*** Task data Section Begins ***

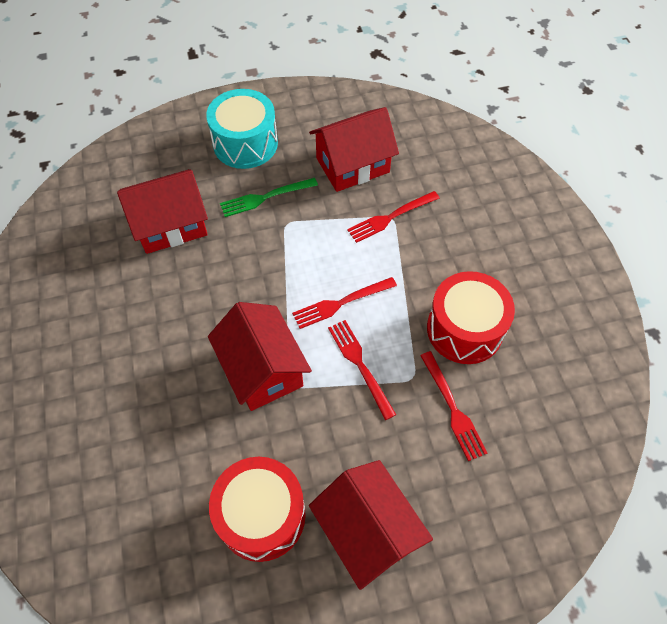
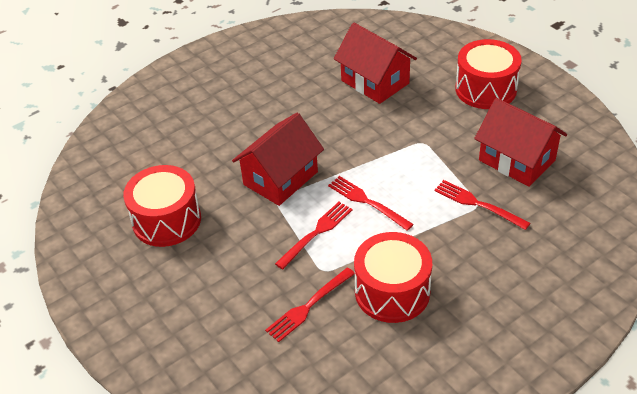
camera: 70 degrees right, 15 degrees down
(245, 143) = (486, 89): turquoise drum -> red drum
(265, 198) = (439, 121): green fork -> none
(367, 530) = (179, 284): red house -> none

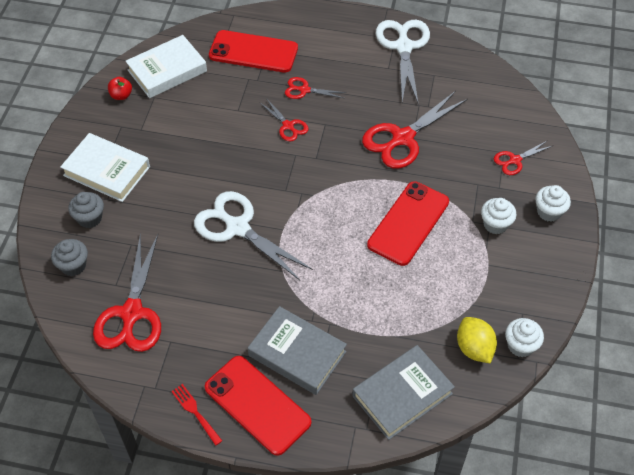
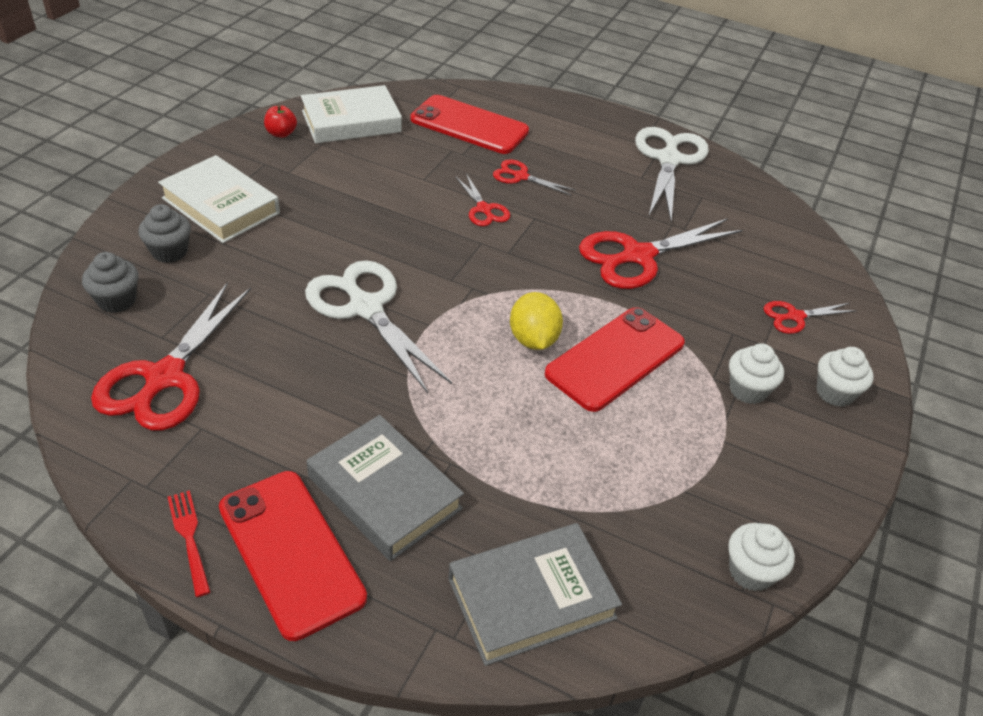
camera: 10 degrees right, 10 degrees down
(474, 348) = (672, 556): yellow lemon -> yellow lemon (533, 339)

*** Task data Section Ends ***
*** Task data Section Begins ***

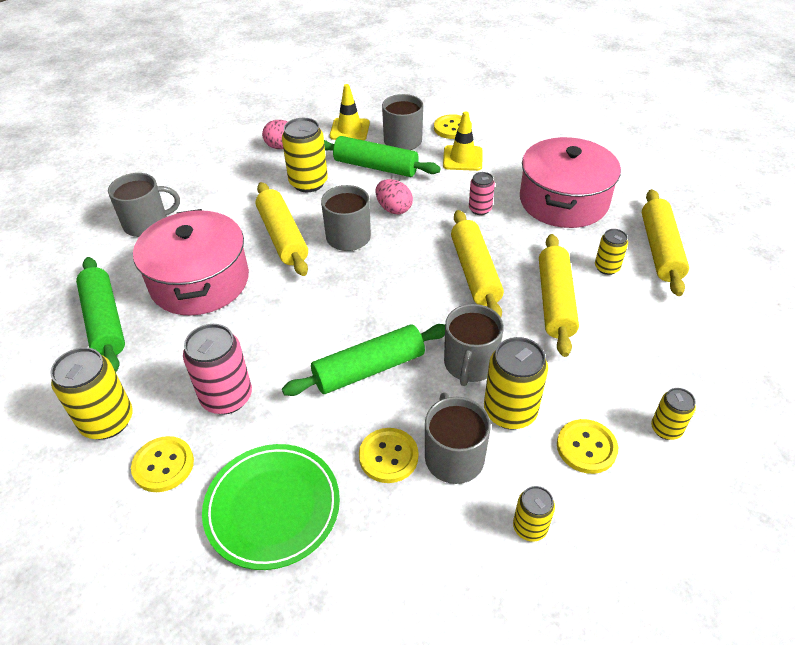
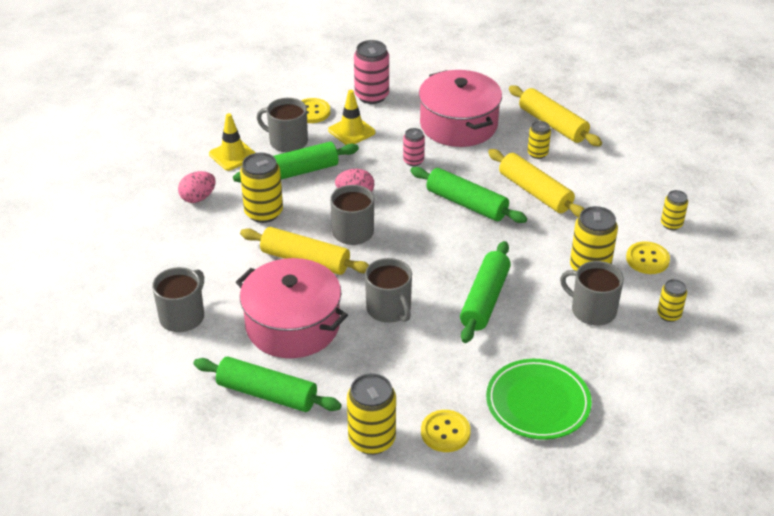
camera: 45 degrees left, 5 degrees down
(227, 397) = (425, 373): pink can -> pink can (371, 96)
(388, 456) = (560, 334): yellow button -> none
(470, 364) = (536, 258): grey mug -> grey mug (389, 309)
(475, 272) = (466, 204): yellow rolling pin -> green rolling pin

*** Task data Section Ends ***

▶ [What this task involves]: Please set down, exactly and with no pictures, the lines in the entries above starting at the one holding "camera: 70 degrees right, 15 degrees down" and ending at the one holding "(474, 348) = (672, 556): yellow", ends included.

▶ [Exercise solution]:
camera: 70 degrees right, 15 degrees down
(245, 143) = (486, 89): turquoise drum -> red drum
(265, 198) = (439, 121): green fork -> none
(367, 530) = (179, 284): red house -> none

camera: 10 degrees right, 10 degrees down
(474, 348) = (672, 556): yellow lemon -> yellow lemon (533, 339)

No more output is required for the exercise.